:: Exercise data ::
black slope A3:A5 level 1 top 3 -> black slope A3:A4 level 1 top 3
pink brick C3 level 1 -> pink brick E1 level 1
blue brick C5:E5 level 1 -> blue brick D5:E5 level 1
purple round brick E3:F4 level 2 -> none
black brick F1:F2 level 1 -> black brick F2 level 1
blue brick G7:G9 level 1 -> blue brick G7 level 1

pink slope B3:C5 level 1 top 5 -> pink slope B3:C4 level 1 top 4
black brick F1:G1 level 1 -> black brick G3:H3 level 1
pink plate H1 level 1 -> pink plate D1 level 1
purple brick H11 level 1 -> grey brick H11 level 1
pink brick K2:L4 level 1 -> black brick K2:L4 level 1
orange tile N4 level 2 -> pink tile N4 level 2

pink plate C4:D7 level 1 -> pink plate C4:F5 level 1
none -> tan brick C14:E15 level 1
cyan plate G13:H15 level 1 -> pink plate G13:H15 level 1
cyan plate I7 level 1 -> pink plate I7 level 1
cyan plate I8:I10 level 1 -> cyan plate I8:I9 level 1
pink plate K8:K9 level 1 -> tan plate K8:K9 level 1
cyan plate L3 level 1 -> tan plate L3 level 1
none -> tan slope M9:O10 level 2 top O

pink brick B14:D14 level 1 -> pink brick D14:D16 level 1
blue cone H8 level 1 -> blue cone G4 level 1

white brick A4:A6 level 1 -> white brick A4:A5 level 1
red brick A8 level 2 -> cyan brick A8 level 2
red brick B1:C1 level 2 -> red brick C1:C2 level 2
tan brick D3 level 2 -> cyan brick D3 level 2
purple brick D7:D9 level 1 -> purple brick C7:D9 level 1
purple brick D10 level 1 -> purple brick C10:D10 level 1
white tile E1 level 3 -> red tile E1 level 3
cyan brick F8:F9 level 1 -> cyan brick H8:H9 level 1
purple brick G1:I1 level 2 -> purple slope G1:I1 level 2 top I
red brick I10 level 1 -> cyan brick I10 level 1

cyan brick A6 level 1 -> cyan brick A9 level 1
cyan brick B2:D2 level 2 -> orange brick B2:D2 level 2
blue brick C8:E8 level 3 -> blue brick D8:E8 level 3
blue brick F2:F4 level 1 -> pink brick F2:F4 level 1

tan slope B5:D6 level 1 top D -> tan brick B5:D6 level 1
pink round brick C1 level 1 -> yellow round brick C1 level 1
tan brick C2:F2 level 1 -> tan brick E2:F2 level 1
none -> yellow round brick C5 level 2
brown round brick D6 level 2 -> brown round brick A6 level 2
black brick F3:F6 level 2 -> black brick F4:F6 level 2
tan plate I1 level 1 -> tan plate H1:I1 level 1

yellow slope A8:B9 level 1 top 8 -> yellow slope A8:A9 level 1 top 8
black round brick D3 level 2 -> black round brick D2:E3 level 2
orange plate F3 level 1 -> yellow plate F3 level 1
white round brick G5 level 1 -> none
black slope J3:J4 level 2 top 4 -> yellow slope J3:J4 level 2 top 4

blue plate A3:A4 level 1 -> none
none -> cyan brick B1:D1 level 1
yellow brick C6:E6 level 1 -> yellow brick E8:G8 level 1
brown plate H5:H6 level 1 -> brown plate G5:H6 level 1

:: Exercise details ::
Once more, write all of the records exactly as given.

:: Exercise response ::
black slope A3:A5 level 1 top 3 -> black slope A3:A4 level 1 top 3
pink brick C3 level 1 -> pink brick E1 level 1
blue brick C5:E5 level 1 -> blue brick D5:E5 level 1
purple round brick E3:F4 level 2 -> none
black brick F1:F2 level 1 -> black brick F2 level 1
blue brick G7:G9 level 1 -> blue brick G7 level 1

pink slope B3:C5 level 1 top 5 -> pink slope B3:C4 level 1 top 4
black brick F1:G1 level 1 -> black brick G3:H3 level 1
pink plate H1 level 1 -> pink plate D1 level 1
purple brick H11 level 1 -> grey brick H11 level 1
pink brick K2:L4 level 1 -> black brick K2:L4 level 1
orange tile N4 level 2 -> pink tile N4 level 2

pink plate C4:D7 level 1 -> pink plate C4:F5 level 1
none -> tan brick C14:E15 level 1
cyan plate G13:H15 level 1 -> pink plate G13:H15 level 1
cyan plate I7 level 1 -> pink plate I7 level 1
cyan plate I8:I10 level 1 -> cyan plate I8:I9 level 1
pink plate K8:K9 level 1 -> tan plate K8:K9 level 1
cyan plate L3 level 1 -> tan plate L3 level 1
none -> tan slope M9:O10 level 2 top O

pink brick B14:D14 level 1 -> pink brick D14:D16 level 1
blue cone H8 level 1 -> blue cone G4 level 1

white brick A4:A6 level 1 -> white brick A4:A5 level 1
red brick A8 level 2 -> cyan brick A8 level 2
red brick B1:C1 level 2 -> red brick C1:C2 level 2
tan brick D3 level 2 -> cyan brick D3 level 2
purple brick D7:D9 level 1 -> purple brick C7:D9 level 1
purple brick D10 level 1 -> purple brick C10:D10 level 1
white tile E1 level 3 -> red tile E1 level 3
cyan brick F8:F9 level 1 -> cyan brick H8:H9 level 1
purple brick G1:I1 level 2 -> purple slope G1:I1 level 2 top I
red brick I10 level 1 -> cyan brick I10 level 1

cyan brick A6 level 1 -> cyan brick A9 level 1
cyan brick B2:D2 level 2 -> orange brick B2:D2 level 2
blue brick C8:E8 level 3 -> blue brick D8:E8 level 3
blue brick F2:F4 level 1 -> pink brick F2:F4 level 1

tan slope B5:D6 level 1 top D -> tan brick B5:D6 level 1
pink round brick C1 level 1 -> yellow round brick C1 level 1
tan brick C2:F2 level 1 -> tan brick E2:F2 level 1
none -> yellow round brick C5 level 2
brown round brick D6 level 2 -> brown round brick A6 level 2
black brick F3:F6 level 2 -> black brick F4:F6 level 2
tan plate I1 level 1 -> tan plate H1:I1 level 1

yellow slope A8:B9 level 1 top 8 -> yellow slope A8:A9 level 1 top 8
black round brick D3 level 2 -> black round brick D2:E3 level 2
orange plate F3 level 1 -> yellow plate F3 level 1
white round brick G5 level 1 -> none
black slope J3:J4 level 2 top 4 -> yellow slope J3:J4 level 2 top 4

blue plate A3:A4 level 1 -> none
none -> cyan brick B1:D1 level 1
yellow brick C6:E6 level 1 -> yellow brick E8:G8 level 1
brown plate H5:H6 level 1 -> brown plate G5:H6 level 1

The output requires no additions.